*PROBLEM TO SOLVE:*
Because the copy must hold no pictures, return the data below with all of its words intact.

--- WORKING DATA Enclosed Below ---

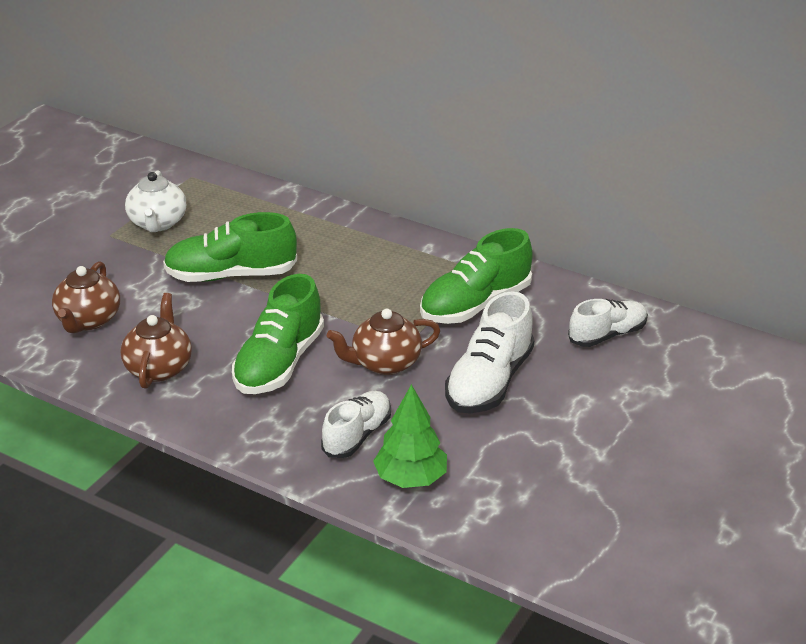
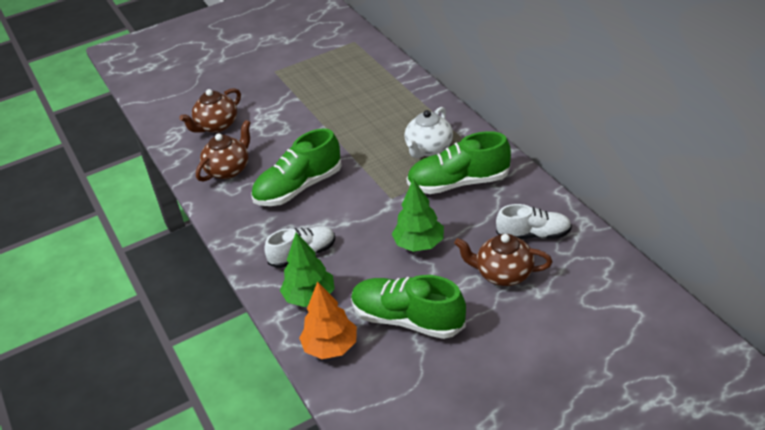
camera: 35 degrees right, 5 degrees up
(157, 223) = (307, 70): white teapot -> white teapot (429, 149)
(231, 275) = (321, 117): green shoe -> green shoe (408, 320)
(384, 363) = (362, 208): brown teapot -> brown teapot (503, 274)
(487, 522) = (330, 347): none -> orange tree
(489, 382) = (419, 244): white shoe -> green tree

--- End of Enclosed WORKING DATA ---

*SOLUTION TO THIS TASK:*
camera: 35 degrees right, 5 degrees up
(157, 223) = (307, 70): white teapot -> white teapot (429, 149)
(231, 275) = (321, 117): green shoe -> green shoe (408, 320)
(384, 363) = (362, 208): brown teapot -> brown teapot (503, 274)
(487, 522) = (330, 347): none -> orange tree
(489, 382) = (419, 244): white shoe -> green tree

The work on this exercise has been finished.